BEGIN
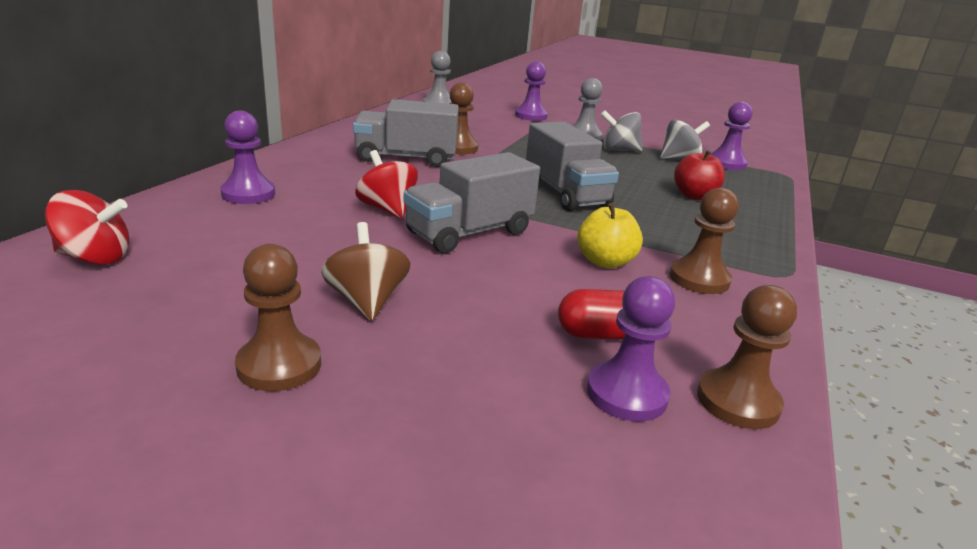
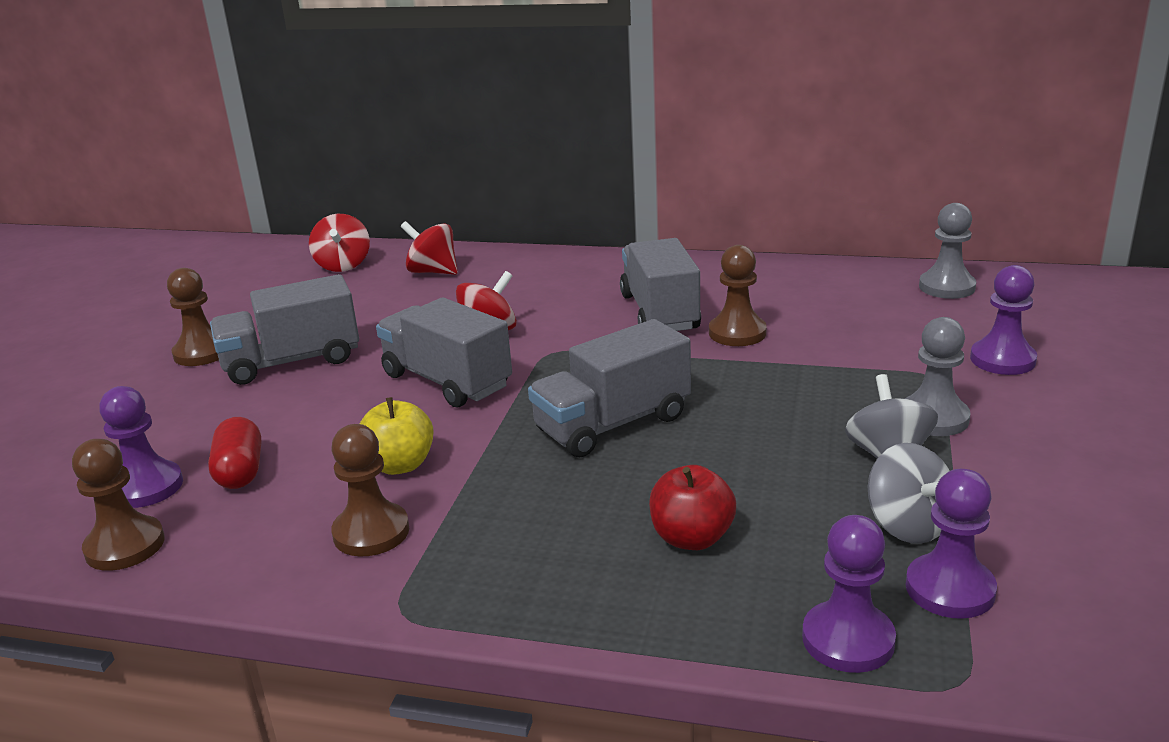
camera: 85 degrees right, 0 degrees up
purple pawn [220,111,275,204] -> purple pawn moved to [802,515,896,673]
brown spinning top [321,222,410,321] -> grey truck [210,274,359,385]
none -> red spinning top [401,221,458,275]

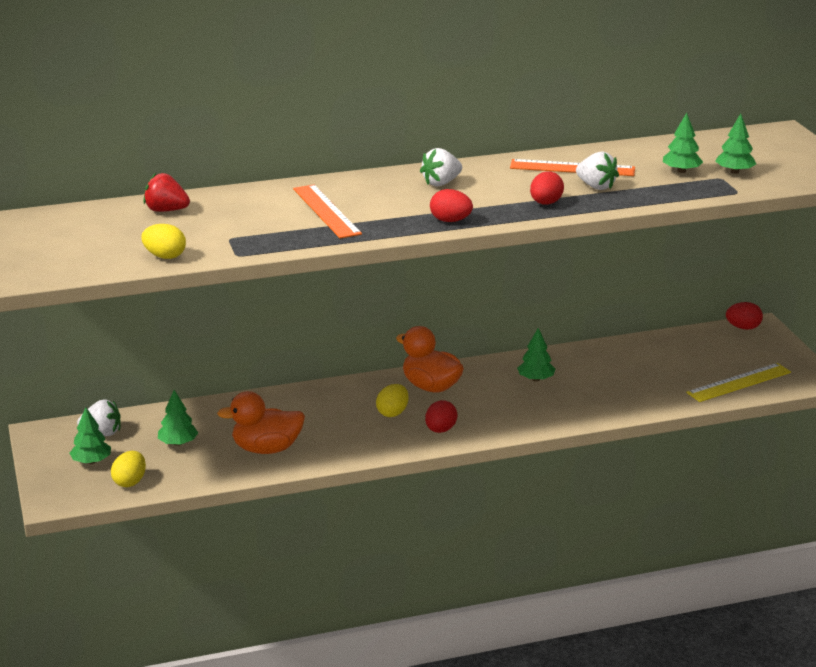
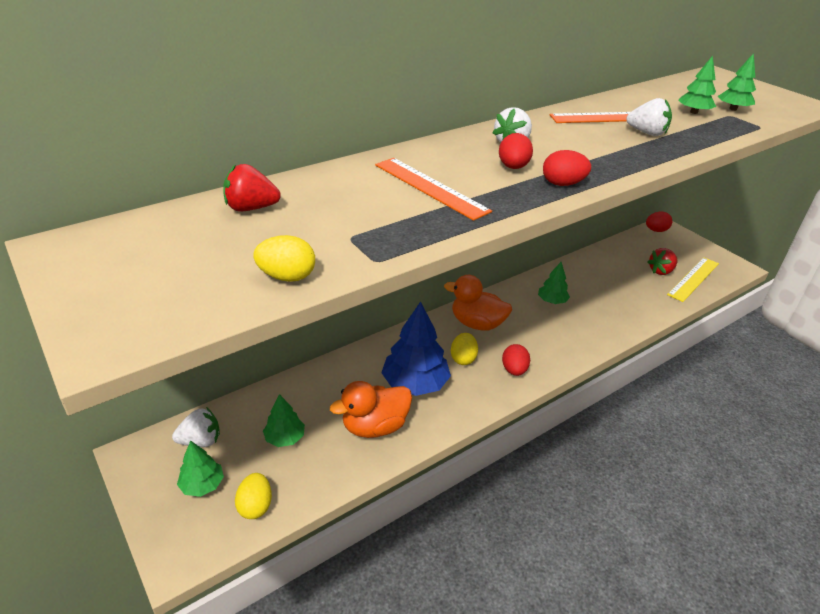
camera: 20 degrees left, 10 degrees up
red egg [530,172,564,205] -> red egg moved to [499,133,533,169]
none -> blue tree [381,301,451,396]
none -> red strawberry [647,248,678,275]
END
**How to complete this task**
Leaving the pictures out, print every line of the listing exactly.

**Answer space**
camera: 85 degrees right, 0 degrees up
purple pawn [220,111,275,204] -> purple pawn moved to [802,515,896,673]
brown spinning top [321,222,410,321] -> grey truck [210,274,359,385]
none -> red spinning top [401,221,458,275]

camera: 20 degrees left, 10 degrees up
red egg [530,172,564,205] -> red egg moved to [499,133,533,169]
none -> blue tree [381,301,451,396]
none -> red strawberry [647,248,678,275]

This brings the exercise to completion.